_WHAT IS BEING ASKED_
Please write the data out once more, exactly as it is given.
====== DATA FOR THE TASK
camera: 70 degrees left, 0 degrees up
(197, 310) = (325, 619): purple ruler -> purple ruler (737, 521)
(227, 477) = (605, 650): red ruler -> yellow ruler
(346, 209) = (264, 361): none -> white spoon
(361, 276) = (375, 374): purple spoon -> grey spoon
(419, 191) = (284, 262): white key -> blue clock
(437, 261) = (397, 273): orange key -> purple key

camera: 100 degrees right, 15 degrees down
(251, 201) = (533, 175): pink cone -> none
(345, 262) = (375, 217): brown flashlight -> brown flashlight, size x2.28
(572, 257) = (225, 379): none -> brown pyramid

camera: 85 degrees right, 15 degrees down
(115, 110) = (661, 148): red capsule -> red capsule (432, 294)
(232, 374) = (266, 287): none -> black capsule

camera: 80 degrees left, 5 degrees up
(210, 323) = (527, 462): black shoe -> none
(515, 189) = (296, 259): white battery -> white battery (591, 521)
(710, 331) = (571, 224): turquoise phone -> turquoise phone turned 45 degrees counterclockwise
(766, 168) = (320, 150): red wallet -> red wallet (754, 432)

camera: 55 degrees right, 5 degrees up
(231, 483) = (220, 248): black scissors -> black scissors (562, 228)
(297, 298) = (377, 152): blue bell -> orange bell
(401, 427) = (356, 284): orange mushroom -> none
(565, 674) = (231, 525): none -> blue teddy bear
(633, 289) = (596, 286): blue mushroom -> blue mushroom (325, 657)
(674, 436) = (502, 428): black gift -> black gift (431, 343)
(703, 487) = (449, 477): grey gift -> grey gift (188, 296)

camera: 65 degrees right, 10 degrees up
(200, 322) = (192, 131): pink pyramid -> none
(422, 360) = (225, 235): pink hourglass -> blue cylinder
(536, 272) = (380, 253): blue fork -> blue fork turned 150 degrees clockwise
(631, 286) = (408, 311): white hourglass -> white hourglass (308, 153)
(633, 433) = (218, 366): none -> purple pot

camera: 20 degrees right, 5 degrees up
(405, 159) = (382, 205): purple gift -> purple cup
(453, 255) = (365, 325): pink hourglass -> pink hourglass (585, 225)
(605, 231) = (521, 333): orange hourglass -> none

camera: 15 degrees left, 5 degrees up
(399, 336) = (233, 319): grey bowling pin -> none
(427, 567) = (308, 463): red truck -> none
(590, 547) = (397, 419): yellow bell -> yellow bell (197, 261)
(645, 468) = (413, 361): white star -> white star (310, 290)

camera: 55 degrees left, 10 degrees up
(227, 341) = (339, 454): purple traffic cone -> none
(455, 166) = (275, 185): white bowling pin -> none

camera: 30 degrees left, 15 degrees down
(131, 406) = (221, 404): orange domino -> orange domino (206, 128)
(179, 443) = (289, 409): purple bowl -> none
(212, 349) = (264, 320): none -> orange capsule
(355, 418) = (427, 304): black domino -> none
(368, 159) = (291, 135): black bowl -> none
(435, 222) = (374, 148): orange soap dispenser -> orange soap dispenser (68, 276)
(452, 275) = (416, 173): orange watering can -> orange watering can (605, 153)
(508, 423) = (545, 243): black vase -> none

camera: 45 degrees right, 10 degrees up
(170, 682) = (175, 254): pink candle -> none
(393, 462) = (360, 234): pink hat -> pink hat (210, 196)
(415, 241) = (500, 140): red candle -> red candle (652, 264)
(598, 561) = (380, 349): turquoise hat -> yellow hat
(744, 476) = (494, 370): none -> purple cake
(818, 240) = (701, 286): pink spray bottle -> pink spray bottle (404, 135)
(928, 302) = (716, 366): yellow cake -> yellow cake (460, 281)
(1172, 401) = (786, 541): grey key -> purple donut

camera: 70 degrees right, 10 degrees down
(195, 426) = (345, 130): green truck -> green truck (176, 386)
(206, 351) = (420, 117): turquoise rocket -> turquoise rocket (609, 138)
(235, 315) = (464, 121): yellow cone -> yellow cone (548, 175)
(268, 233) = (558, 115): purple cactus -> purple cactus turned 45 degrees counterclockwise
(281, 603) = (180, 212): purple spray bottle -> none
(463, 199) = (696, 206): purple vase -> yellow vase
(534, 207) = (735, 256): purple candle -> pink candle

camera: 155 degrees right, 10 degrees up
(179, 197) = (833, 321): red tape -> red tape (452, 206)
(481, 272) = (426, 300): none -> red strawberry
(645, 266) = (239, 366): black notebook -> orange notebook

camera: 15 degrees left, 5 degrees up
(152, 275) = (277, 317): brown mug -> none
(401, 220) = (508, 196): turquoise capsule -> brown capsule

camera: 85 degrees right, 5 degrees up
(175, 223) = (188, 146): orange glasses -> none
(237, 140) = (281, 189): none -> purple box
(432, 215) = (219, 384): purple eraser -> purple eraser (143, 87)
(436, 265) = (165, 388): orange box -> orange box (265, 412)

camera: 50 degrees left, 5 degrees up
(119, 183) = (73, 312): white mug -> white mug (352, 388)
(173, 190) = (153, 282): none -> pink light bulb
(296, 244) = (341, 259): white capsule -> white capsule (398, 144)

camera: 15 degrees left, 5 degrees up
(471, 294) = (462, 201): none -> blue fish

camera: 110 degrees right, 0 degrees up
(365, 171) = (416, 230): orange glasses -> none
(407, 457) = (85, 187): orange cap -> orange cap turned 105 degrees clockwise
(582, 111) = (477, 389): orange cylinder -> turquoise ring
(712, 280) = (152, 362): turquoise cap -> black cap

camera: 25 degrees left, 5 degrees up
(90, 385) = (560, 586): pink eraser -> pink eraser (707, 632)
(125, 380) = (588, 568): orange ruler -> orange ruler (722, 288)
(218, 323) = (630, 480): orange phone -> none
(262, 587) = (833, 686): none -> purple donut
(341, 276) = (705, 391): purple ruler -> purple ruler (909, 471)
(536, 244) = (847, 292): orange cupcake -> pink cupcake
============
_RESPONSE BOX_
camera: 70 degrees left, 0 degrees up
(197, 310) = (325, 619): purple ruler -> purple ruler (737, 521)
(227, 477) = (605, 650): red ruler -> yellow ruler
(346, 209) = (264, 361): none -> white spoon
(361, 276) = (375, 374): purple spoon -> grey spoon
(419, 191) = (284, 262): white key -> blue clock
(437, 261) = (397, 273): orange key -> purple key

camera: 100 degrees right, 15 degrees down
(251, 201) = (533, 175): pink cone -> none
(345, 262) = (375, 217): brown flashlight -> brown flashlight, size x2.28
(572, 257) = (225, 379): none -> brown pyramid

camera: 85 degrees right, 15 degrees down
(115, 110) = (661, 148): red capsule -> red capsule (432, 294)
(232, 374) = (266, 287): none -> black capsule

camera: 80 degrees left, 5 degrees up
(210, 323) = (527, 462): black shoe -> none
(515, 189) = (296, 259): white battery -> white battery (591, 521)
(710, 331) = (571, 224): turquoise phone -> turquoise phone turned 45 degrees counterclockwise
(766, 168) = (320, 150): red wallet -> red wallet (754, 432)

camera: 55 degrees right, 5 degrees up
(231, 483) = (220, 248): black scissors -> black scissors (562, 228)
(297, 298) = (377, 152): blue bell -> orange bell
(401, 427) = (356, 284): orange mushroom -> none
(565, 674) = (231, 525): none -> blue teddy bear
(633, 289) = (596, 286): blue mushroom -> blue mushroom (325, 657)
(674, 436) = (502, 428): black gift -> black gift (431, 343)
(703, 487) = (449, 477): grey gift -> grey gift (188, 296)

camera: 65 degrees right, 10 degrees up
(200, 322) = (192, 131): pink pyramid -> none
(422, 360) = (225, 235): pink hourglass -> blue cylinder
(536, 272) = (380, 253): blue fork -> blue fork turned 150 degrees clockwise
(631, 286) = (408, 311): white hourglass -> white hourglass (308, 153)
(633, 433) = (218, 366): none -> purple pot

camera: 20 degrees right, 5 degrees up
(405, 159) = (382, 205): purple gift -> purple cup
(453, 255) = (365, 325): pink hourglass -> pink hourglass (585, 225)
(605, 231) = (521, 333): orange hourglass -> none

camera: 15 degrees left, 5 degrees up
(399, 336) = (233, 319): grey bowling pin -> none
(427, 567) = (308, 463): red truck -> none
(590, 547) = (397, 419): yellow bell -> yellow bell (197, 261)
(645, 468) = (413, 361): white star -> white star (310, 290)

camera: 55 degrees left, 10 degrees up
(227, 341) = (339, 454): purple traffic cone -> none
(455, 166) = (275, 185): white bowling pin -> none

camera: 30 degrees left, 15 degrees down
(131, 406) = (221, 404): orange domino -> orange domino (206, 128)
(179, 443) = (289, 409): purple bowl -> none
(212, 349) = (264, 320): none -> orange capsule
(355, 418) = (427, 304): black domino -> none
(368, 159) = (291, 135): black bowl -> none
(435, 222) = (374, 148): orange soap dispenser -> orange soap dispenser (68, 276)
(452, 275) = (416, 173): orange watering can -> orange watering can (605, 153)
(508, 423) = (545, 243): black vase -> none

camera: 45 degrees right, 10 degrees up
(170, 682) = (175, 254): pink candle -> none
(393, 462) = (360, 234): pink hat -> pink hat (210, 196)
(415, 241) = (500, 140): red candle -> red candle (652, 264)
(598, 561) = (380, 349): turquoise hat -> yellow hat
(744, 476) = (494, 370): none -> purple cake
(818, 240) = (701, 286): pink spray bottle -> pink spray bottle (404, 135)
(928, 302) = (716, 366): yellow cake -> yellow cake (460, 281)
(1172, 401) = (786, 541): grey key -> purple donut

camera: 70 degrees right, 10 degrees down
(195, 426) = (345, 130): green truck -> green truck (176, 386)
(206, 351) = (420, 117): turquoise rocket -> turquoise rocket (609, 138)
(235, 315) = (464, 121): yellow cone -> yellow cone (548, 175)
(268, 233) = (558, 115): purple cactus -> purple cactus turned 45 degrees counterclockwise
(281, 603) = (180, 212): purple spray bottle -> none
(463, 199) = (696, 206): purple vase -> yellow vase
(534, 207) = (735, 256): purple candle -> pink candle

camera: 155 degrees right, 10 degrees up
(179, 197) = (833, 321): red tape -> red tape (452, 206)
(481, 272) = (426, 300): none -> red strawberry
(645, 266) = (239, 366): black notebook -> orange notebook

camera: 15 degrees left, 5 degrees up
(152, 275) = (277, 317): brown mug -> none
(401, 220) = (508, 196): turquoise capsule -> brown capsule

camera: 85 degrees right, 5 degrees up
(175, 223) = (188, 146): orange glasses -> none
(237, 140) = (281, 189): none -> purple box
(432, 215) = (219, 384): purple eraser -> purple eraser (143, 87)
(436, 265) = (165, 388): orange box -> orange box (265, 412)

camera: 50 degrees left, 5 degrees up
(119, 183) = (73, 312): white mug -> white mug (352, 388)
(173, 190) = (153, 282): none -> pink light bulb
(296, 244) = (341, 259): white capsule -> white capsule (398, 144)

camera: 15 degrees left, 5 degrees up
(471, 294) = (462, 201): none -> blue fish

camera: 110 degrees right, 0 degrees up
(365, 171) = (416, 230): orange glasses -> none
(407, 457) = (85, 187): orange cap -> orange cap turned 105 degrees clockwise
(582, 111) = (477, 389): orange cylinder -> turquoise ring
(712, 280) = (152, 362): turquoise cap -> black cap

camera: 25 degrees left, 5 degrees up
(90, 385) = (560, 586): pink eraser -> pink eraser (707, 632)
(125, 380) = (588, 568): orange ruler -> orange ruler (722, 288)
(218, 323) = (630, 480): orange phone -> none
(262, 587) = (833, 686): none -> purple donut
(341, 276) = (705, 391): purple ruler -> purple ruler (909, 471)
(536, 244) = (847, 292): orange cupcake -> pink cupcake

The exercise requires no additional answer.